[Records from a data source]
%%
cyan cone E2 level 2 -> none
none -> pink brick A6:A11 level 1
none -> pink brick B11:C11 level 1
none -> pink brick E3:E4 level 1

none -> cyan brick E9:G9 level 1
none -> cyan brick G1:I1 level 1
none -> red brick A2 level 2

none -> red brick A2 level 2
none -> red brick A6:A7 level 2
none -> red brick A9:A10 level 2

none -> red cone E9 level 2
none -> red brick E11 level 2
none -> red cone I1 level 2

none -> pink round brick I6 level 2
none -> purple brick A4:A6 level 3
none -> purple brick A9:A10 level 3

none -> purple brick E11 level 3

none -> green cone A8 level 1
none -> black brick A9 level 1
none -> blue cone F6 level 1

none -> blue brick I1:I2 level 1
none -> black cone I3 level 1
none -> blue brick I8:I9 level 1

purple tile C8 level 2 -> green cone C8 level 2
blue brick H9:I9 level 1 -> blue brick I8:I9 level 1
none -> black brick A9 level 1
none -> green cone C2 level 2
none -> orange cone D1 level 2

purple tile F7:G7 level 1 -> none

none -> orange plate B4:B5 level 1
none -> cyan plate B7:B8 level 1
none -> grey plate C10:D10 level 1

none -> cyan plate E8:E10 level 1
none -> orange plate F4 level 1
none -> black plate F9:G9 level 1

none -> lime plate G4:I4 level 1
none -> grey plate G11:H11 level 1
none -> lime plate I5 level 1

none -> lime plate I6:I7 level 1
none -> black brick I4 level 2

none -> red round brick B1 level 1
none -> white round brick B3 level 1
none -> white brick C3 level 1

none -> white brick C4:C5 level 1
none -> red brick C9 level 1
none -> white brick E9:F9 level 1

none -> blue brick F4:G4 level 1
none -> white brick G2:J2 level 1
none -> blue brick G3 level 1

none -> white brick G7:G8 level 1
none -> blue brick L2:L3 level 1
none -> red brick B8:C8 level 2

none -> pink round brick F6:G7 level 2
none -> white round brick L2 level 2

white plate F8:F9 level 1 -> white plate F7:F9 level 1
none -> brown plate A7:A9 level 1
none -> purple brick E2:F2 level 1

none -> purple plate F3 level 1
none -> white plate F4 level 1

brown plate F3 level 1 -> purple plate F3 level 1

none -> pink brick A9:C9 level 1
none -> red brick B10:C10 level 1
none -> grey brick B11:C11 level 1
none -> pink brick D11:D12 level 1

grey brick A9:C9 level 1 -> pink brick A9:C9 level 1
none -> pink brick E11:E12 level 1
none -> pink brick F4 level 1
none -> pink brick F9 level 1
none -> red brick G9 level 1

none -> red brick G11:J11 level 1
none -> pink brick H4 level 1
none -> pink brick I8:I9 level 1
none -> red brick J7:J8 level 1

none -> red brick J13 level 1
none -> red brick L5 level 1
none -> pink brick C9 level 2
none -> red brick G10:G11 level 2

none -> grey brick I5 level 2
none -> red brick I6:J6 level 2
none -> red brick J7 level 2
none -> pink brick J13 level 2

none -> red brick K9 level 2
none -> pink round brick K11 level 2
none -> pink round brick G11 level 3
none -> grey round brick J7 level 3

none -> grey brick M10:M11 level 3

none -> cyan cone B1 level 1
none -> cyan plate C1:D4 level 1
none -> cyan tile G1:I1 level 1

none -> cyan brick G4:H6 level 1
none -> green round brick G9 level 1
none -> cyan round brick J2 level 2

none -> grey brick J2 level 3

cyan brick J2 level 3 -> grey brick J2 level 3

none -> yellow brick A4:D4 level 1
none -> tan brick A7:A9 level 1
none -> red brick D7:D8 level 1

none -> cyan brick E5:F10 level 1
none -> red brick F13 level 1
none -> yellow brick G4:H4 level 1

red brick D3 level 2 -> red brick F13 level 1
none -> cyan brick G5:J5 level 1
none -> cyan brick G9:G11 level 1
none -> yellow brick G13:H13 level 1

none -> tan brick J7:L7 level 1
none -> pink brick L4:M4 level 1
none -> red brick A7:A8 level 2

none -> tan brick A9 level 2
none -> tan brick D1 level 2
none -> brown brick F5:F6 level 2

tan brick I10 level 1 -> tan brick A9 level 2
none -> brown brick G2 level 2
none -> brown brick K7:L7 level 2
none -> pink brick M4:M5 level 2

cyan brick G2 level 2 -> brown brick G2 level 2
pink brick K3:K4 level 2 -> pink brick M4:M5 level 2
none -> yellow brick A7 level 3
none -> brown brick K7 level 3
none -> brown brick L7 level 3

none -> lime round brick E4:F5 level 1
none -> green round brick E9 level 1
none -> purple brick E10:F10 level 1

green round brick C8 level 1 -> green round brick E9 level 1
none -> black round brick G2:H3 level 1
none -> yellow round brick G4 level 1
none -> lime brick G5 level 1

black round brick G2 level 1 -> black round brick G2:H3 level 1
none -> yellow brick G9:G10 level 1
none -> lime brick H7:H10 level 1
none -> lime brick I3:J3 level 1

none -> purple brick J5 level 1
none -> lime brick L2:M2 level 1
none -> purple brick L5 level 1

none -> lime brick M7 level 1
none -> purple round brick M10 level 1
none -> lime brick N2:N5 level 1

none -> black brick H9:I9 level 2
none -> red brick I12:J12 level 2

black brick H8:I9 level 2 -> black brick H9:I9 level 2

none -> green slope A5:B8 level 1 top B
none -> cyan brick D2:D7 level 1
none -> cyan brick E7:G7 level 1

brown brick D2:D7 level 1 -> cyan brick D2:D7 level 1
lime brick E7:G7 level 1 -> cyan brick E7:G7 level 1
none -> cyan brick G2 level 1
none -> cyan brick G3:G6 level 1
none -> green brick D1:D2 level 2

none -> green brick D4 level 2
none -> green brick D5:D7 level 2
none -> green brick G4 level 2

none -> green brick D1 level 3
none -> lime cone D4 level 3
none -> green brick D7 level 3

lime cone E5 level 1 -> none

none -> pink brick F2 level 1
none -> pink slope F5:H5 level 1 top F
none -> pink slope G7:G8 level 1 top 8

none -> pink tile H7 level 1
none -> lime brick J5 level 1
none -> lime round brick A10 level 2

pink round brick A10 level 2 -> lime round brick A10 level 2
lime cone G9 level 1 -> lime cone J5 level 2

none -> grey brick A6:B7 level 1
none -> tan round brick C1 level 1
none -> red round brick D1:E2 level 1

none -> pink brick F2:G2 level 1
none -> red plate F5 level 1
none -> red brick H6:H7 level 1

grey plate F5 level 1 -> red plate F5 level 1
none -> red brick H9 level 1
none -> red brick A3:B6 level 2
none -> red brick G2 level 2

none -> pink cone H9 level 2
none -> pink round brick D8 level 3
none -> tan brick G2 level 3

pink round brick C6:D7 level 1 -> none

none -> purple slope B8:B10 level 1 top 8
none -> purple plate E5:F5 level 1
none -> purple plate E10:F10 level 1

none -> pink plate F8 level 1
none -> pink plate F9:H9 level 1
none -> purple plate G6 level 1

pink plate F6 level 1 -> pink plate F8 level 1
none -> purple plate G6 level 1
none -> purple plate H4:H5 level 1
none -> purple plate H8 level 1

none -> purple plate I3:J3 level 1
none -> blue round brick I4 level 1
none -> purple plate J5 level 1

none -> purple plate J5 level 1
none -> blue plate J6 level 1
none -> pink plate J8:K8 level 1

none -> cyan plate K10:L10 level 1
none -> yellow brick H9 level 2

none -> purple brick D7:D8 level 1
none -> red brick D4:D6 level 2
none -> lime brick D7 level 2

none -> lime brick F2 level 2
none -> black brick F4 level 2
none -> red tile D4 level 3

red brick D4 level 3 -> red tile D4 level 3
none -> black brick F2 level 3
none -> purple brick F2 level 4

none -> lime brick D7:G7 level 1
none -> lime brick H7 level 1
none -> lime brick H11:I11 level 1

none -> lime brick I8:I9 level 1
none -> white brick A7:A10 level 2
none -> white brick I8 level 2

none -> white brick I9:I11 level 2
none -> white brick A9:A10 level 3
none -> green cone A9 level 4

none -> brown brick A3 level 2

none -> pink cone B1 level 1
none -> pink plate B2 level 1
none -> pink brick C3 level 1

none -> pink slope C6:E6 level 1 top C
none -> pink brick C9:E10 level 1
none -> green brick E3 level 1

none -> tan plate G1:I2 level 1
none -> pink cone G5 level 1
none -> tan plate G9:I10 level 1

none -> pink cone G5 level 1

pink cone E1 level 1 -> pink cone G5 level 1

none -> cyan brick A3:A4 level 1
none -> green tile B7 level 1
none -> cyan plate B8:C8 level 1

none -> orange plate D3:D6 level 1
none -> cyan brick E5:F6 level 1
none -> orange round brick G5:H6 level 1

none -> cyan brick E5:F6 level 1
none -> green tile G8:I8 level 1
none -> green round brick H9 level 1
%%
## EXERCISE OBJECTIVE
Given the records above, restate word for word only the lines starting at the one with "grey plate F5 level 1 -> red plate F5 level 1" and ending at the one with "none -> purple plate E5:F5 level 1".

## THE ANSWER
grey plate F5 level 1 -> red plate F5 level 1
none -> red brick H9 level 1
none -> red brick A3:B6 level 2
none -> red brick G2 level 2

none -> pink cone H9 level 2
none -> pink round brick D8 level 3
none -> tan brick G2 level 3

pink round brick C6:D7 level 1 -> none

none -> purple slope B8:B10 level 1 top 8
none -> purple plate E5:F5 level 1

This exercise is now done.